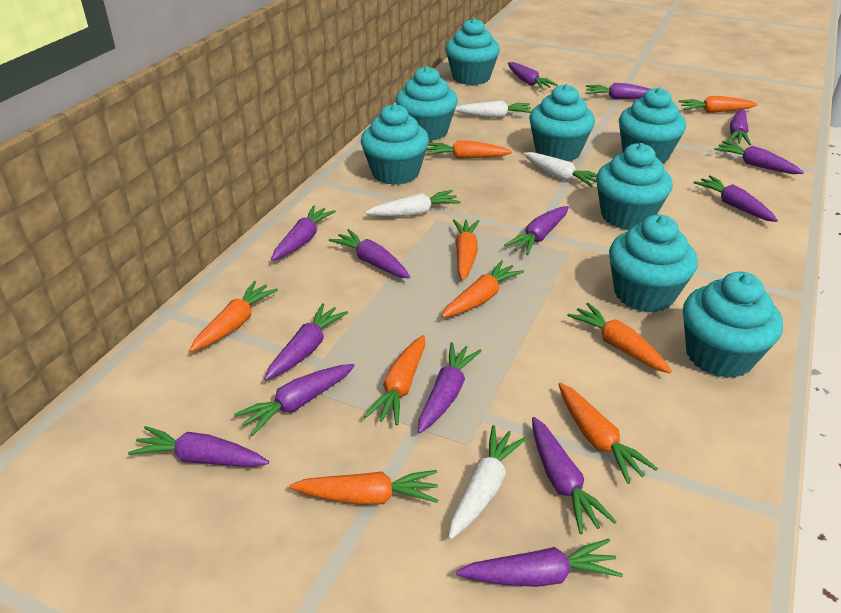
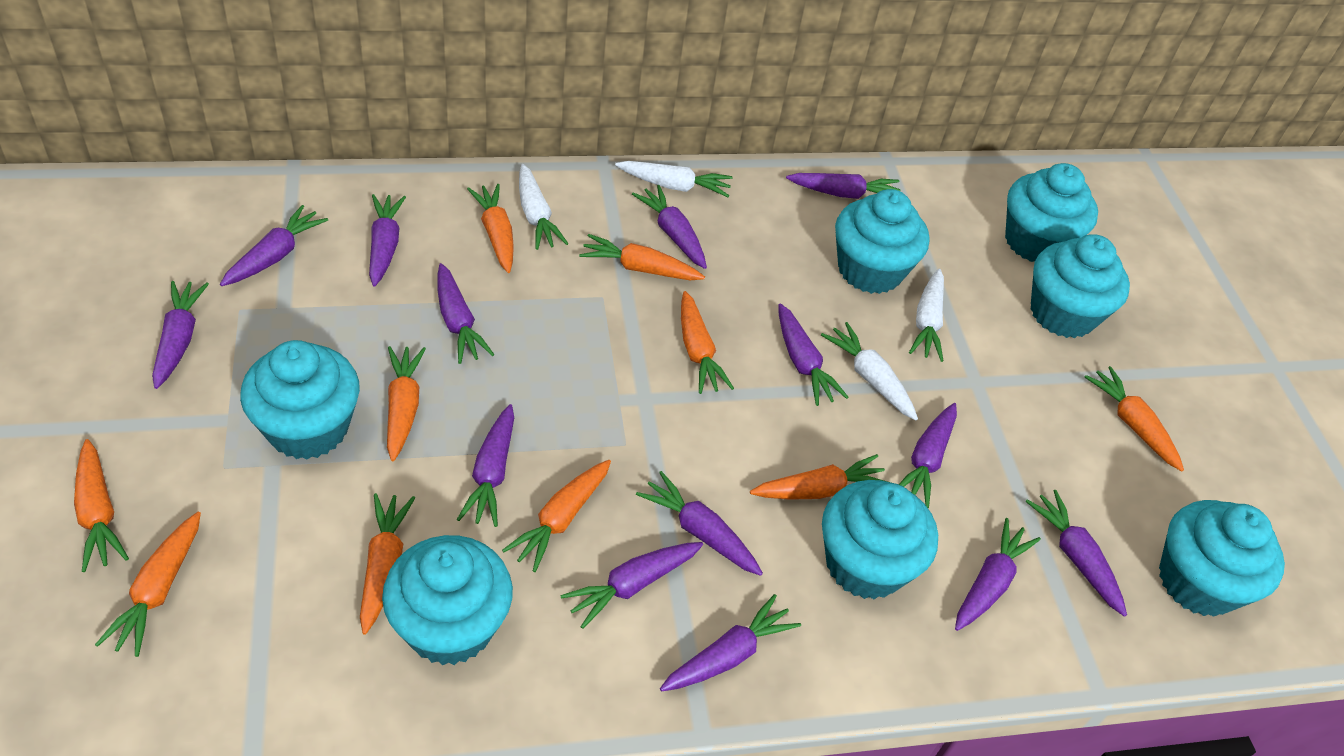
orange carrot: 9 -> 10
turquoise cupcake: 8 -> 7

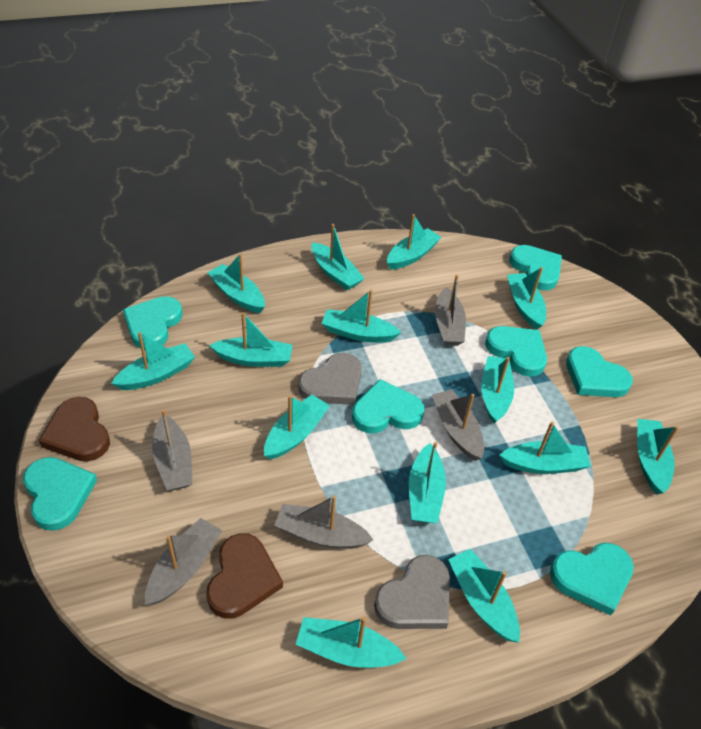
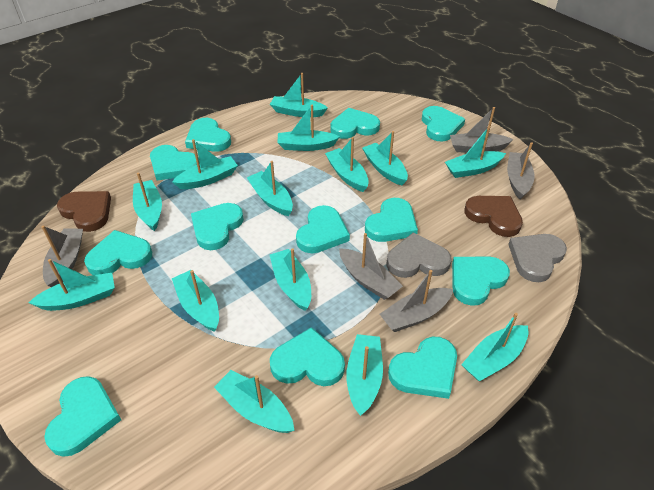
turquoise heart: 7 -> 12

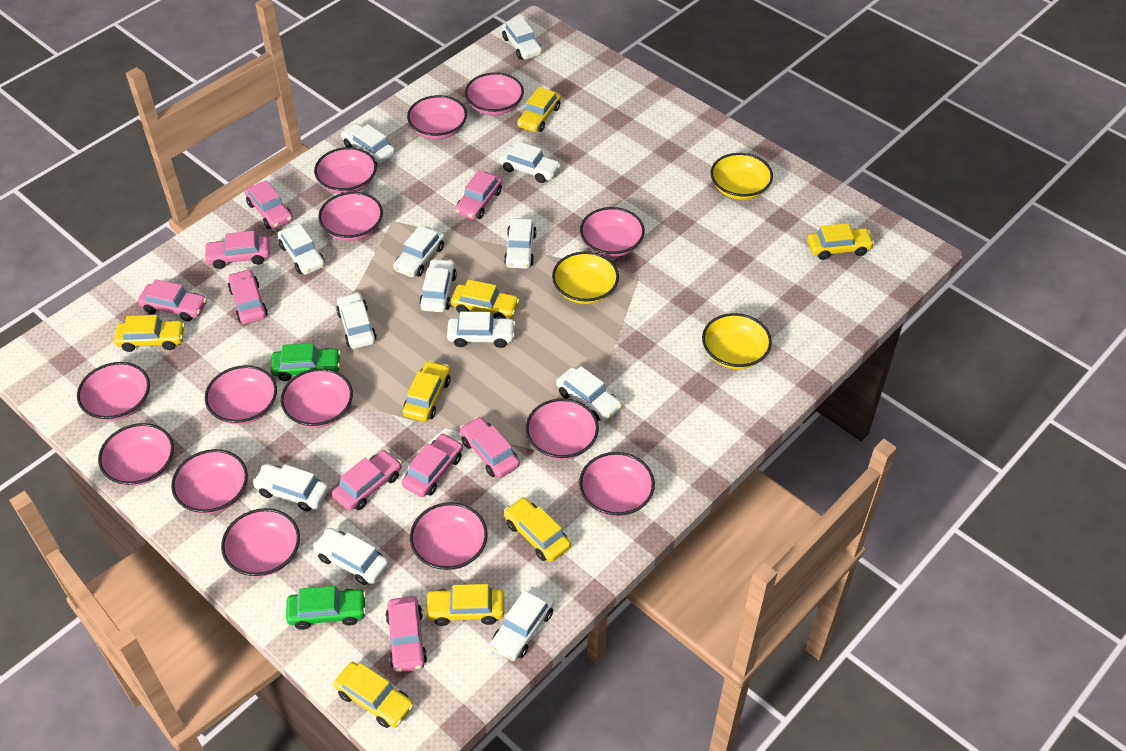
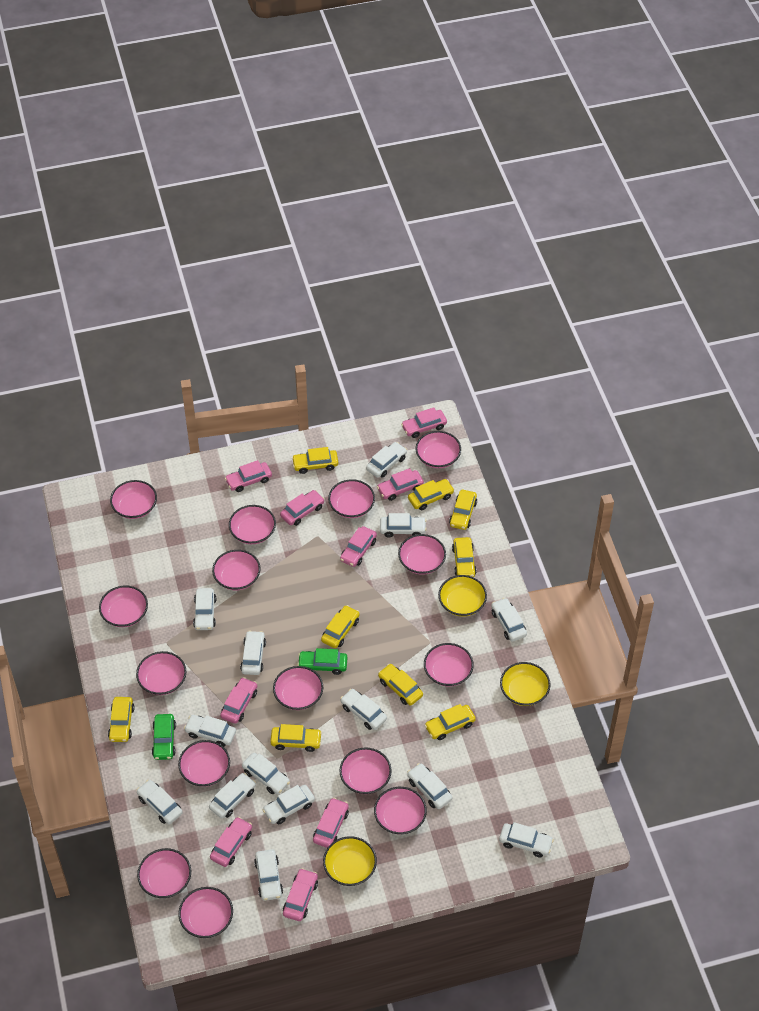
pink bowl: 14 -> 15
white car: 13 -> 14
yellow car: 8 -> 9

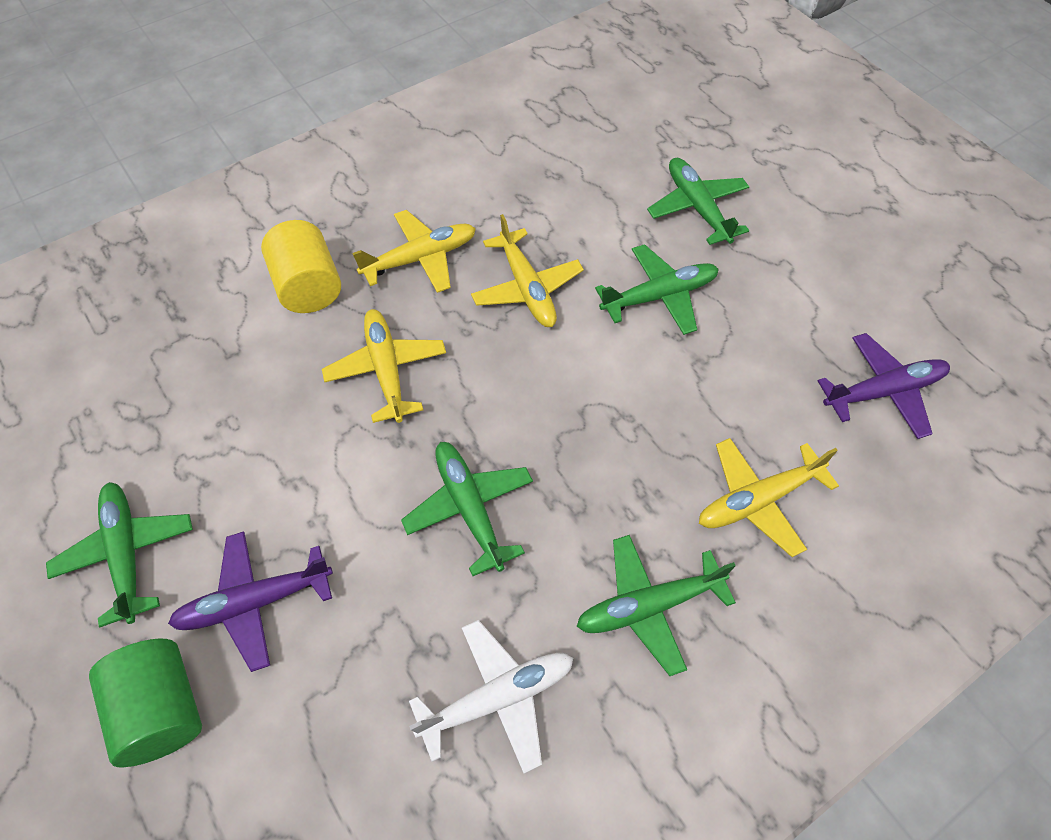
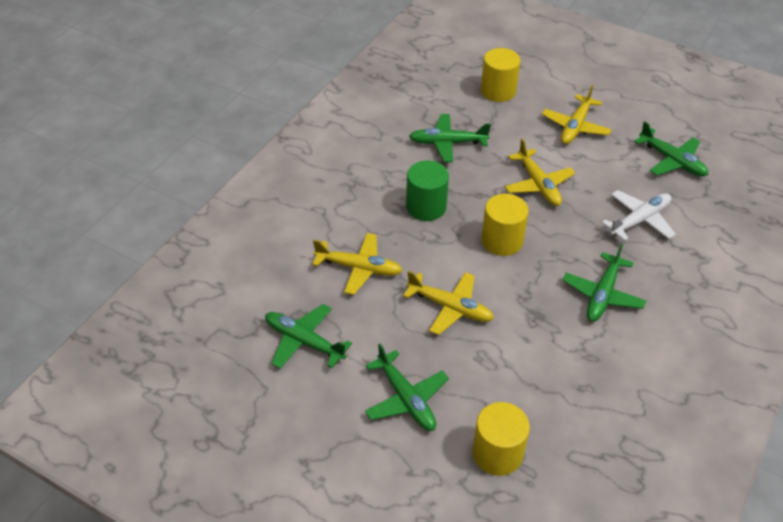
purple plane: 2 -> 0
yellow cylinder: 1 -> 3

++++++++++

*What needs to be done*.
Tally the lines in the entries above that hold the string "turquoise" and state the tally alone.

*Solution to this task*.
2